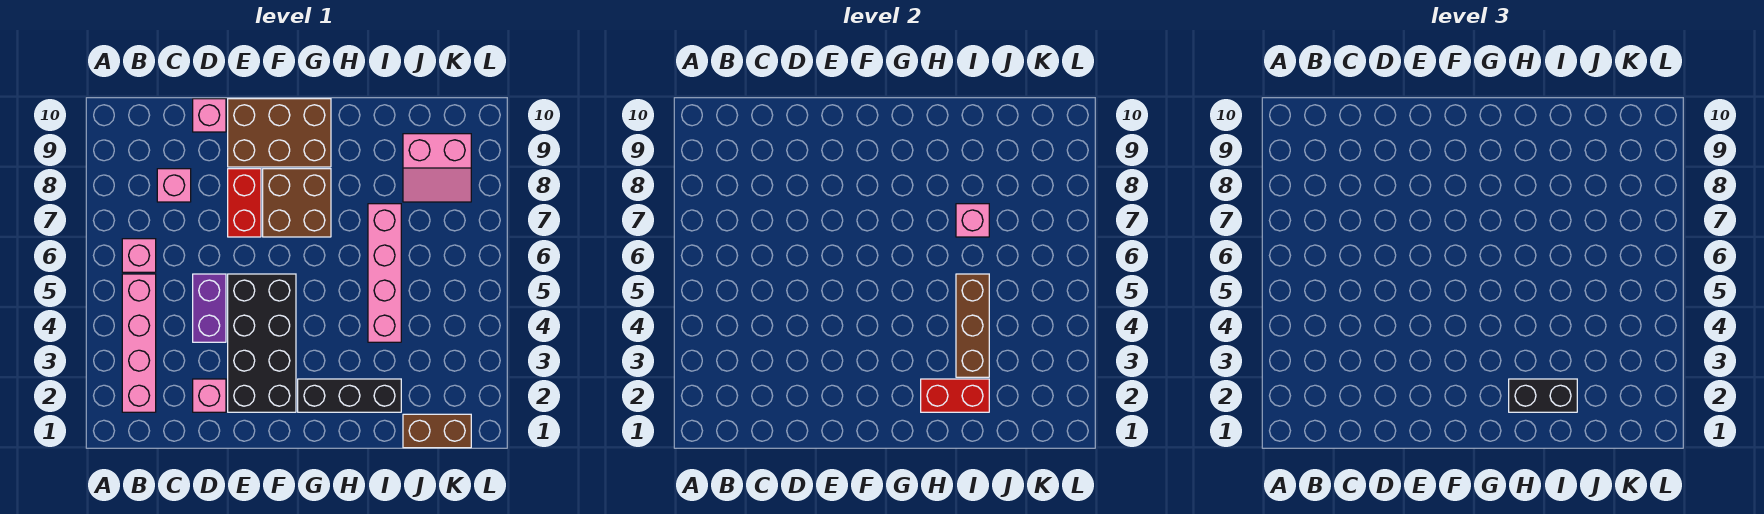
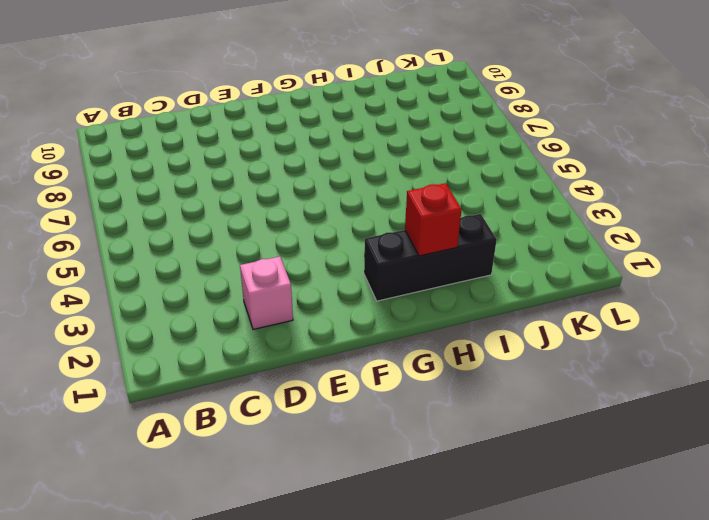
red brick H2 level 2 -> red brick H2:I2 level 2
none -> pink brick B2:B5 level 1
none -> pink brick B6 level 1
none -> pink brick C8 level 1

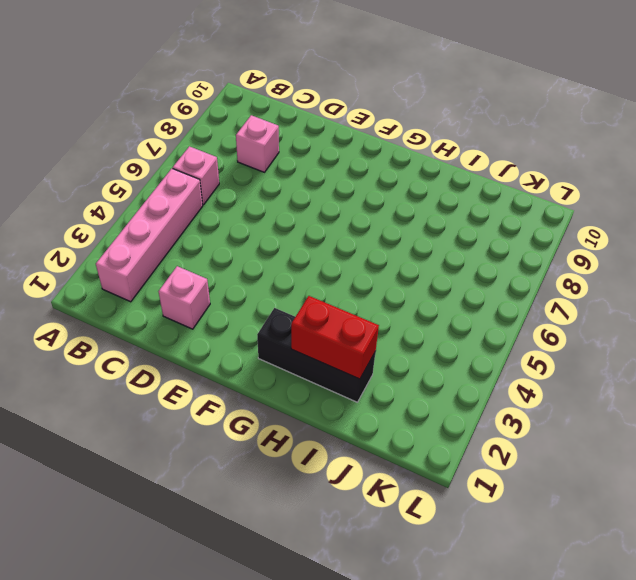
none -> purple brick D4:D5 level 1
none -> pink brick D10 level 1
none -> black brick E2:F5 level 1

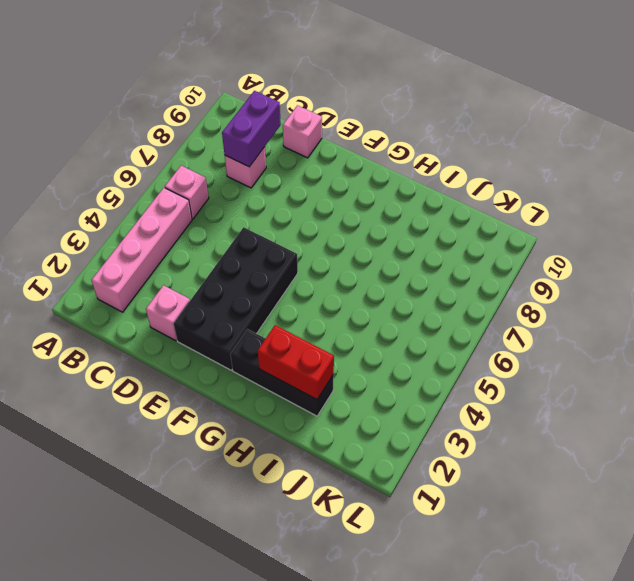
purple brick C8:C9 level 2 -> purple brick D4:D5 level 1
none -> red brick E7:E8 level 1
none -> brown brick E9:G10 level 1
none -> brown brick F7:G8 level 1

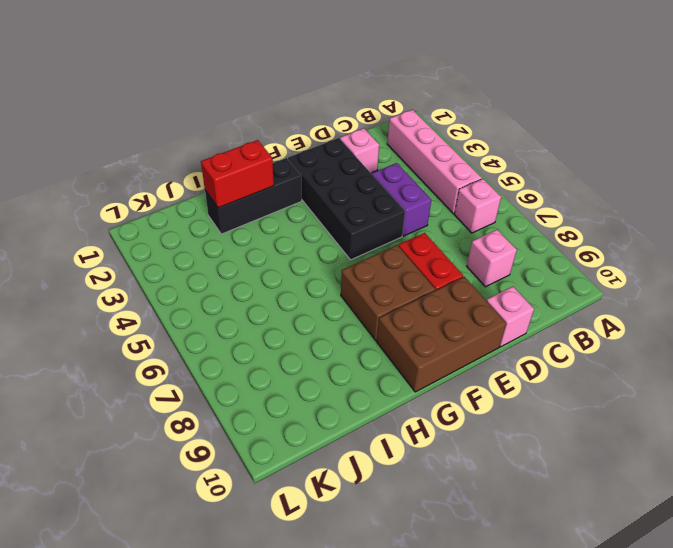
none -> pink brick I4:I7 level 1
none -> brown brick J1:K1 level 1
none -> pink slope J8:K9 level 1 top 9

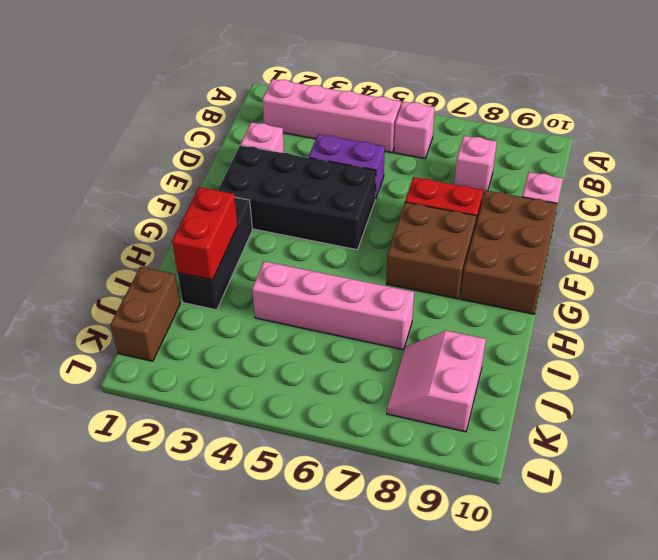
none -> brown brick I3:I5 level 2
none -> pink brick I7 level 2
none -> black brick H2:I2 level 3

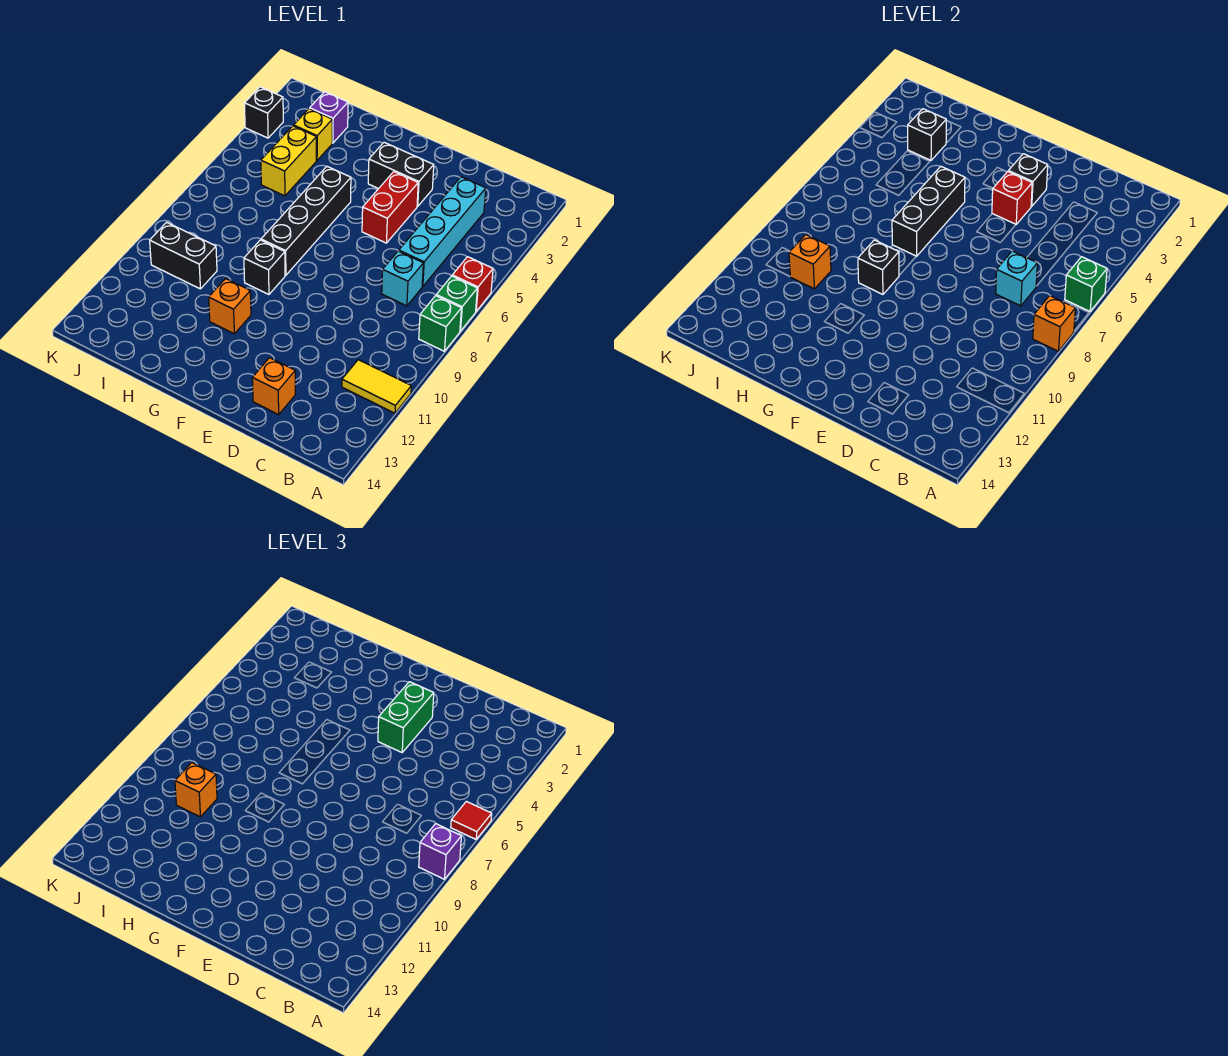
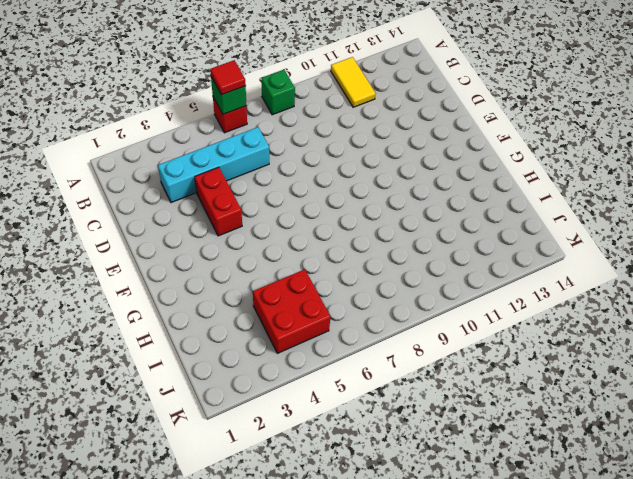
red brick D4:E4 level 1 -> red brick E4:E5 level 1
red brick I4:J5 level 1 -> yellow brick I4:I5 level 1
none -> green brick A7 level 1
none -> cyan brick C7 level 1
none -> orange brick D13 level 1
none -> black brick E3:F3 level 1

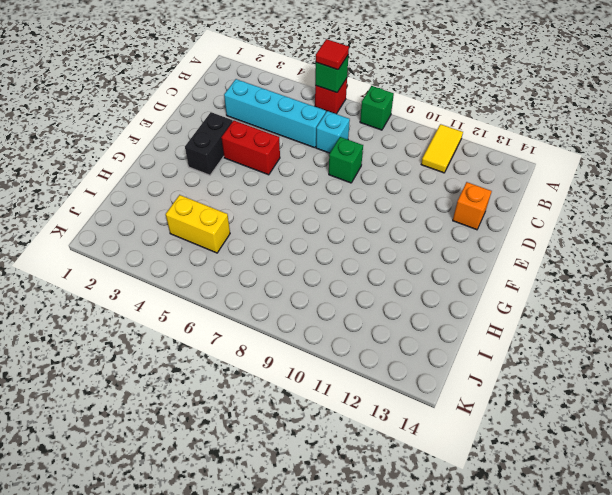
green brick D8 level 1 -> green brick A7 level 1
none -> black brick G5:G8 level 1
none -> black brick G9 level 1
none -> orange brick G11 level 1
none -> purple brick I2 level 1

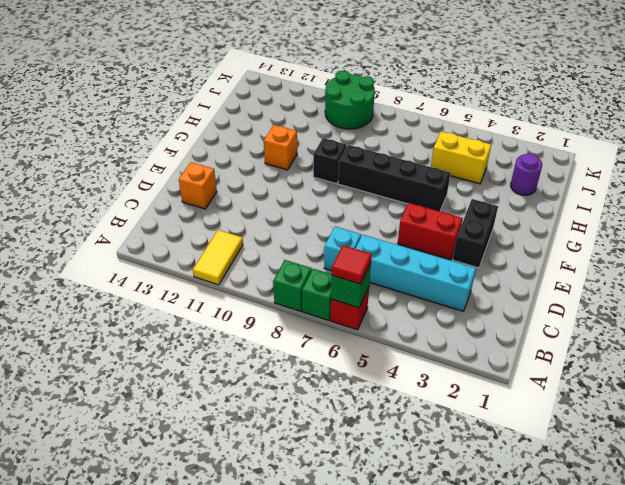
purple round brick I2 level 1 -> purple brick I2 level 1
green round brick J9:K10 level 1 -> black brick I10:J10 level 1
none -> yellow brick I3 level 1
none -> black brick K3 level 1
none -> orange brick A8 level 2
none -> cyan brick C7 level 2

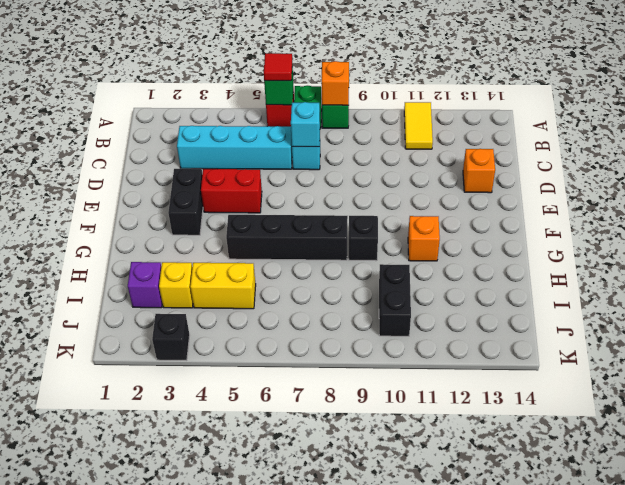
none -> black brick E3 level 2
none -> red brick E4 level 2
none -> black brick G5:G7 level 2
none -> black brick G9 level 2

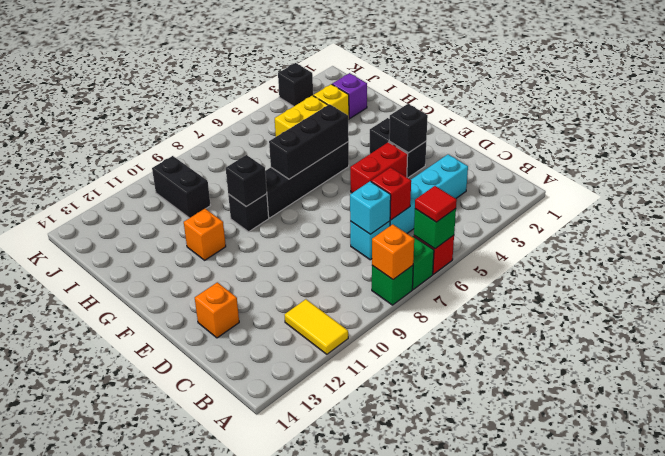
red brick C6 level 2 -> red brick E4 level 2
none -> black brick I3 level 2
none -> orange brick I10 level 2
none -> purple brick A8 level 3
none -> green brick E3:E4 level 3

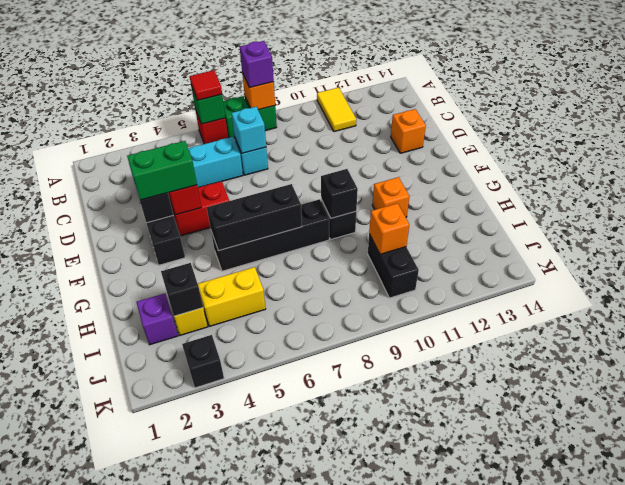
none -> orange brick I10 level 3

-=-=-

Task directions: Beginning with the line that contains "none -> pink brick C8 level 1", print exactly every line through the end of the records, both included. Omit the pictures.

Answer area:
none -> pink brick C8 level 1

none -> purple brick D4:D5 level 1
none -> pink brick D10 level 1
none -> black brick E2:F5 level 1

purple brick C8:C9 level 2 -> purple brick D4:D5 level 1
none -> red brick E7:E8 level 1
none -> brown brick E9:G10 level 1
none -> brown brick F7:G8 level 1

none -> pink brick I4:I7 level 1
none -> brown brick J1:K1 level 1
none -> pink slope J8:K9 level 1 top 9

none -> brown brick I3:I5 level 2
none -> pink brick I7 level 2
none -> black brick H2:I2 level 3

red brick D4:E4 level 1 -> red brick E4:E5 level 1
red brick I4:J5 level 1 -> yellow brick I4:I5 level 1
none -> green brick A7 level 1
none -> cyan brick C7 level 1
none -> orange brick D13 level 1
none -> black brick E3:F3 level 1

green brick D8 level 1 -> green brick A7 level 1
none -> black brick G5:G8 level 1
none -> black brick G9 level 1
none -> orange brick G11 level 1
none -> purple brick I2 level 1

purple round brick I2 level 1 -> purple brick I2 level 1
green round brick J9:K10 level 1 -> black brick I10:J10 level 1
none -> yellow brick I3 level 1
none -> black brick K3 level 1
none -> orange brick A8 level 2
none -> cyan brick C7 level 2

none -> black brick E3 level 2
none -> red brick E4 level 2
none -> black brick G5:G7 level 2
none -> black brick G9 level 2

red brick C6 level 2 -> red brick E4 level 2
none -> black brick I3 level 2
none -> orange brick I10 level 2
none -> purple brick A8 level 3
none -> green brick E3:E4 level 3

none -> orange brick I10 level 3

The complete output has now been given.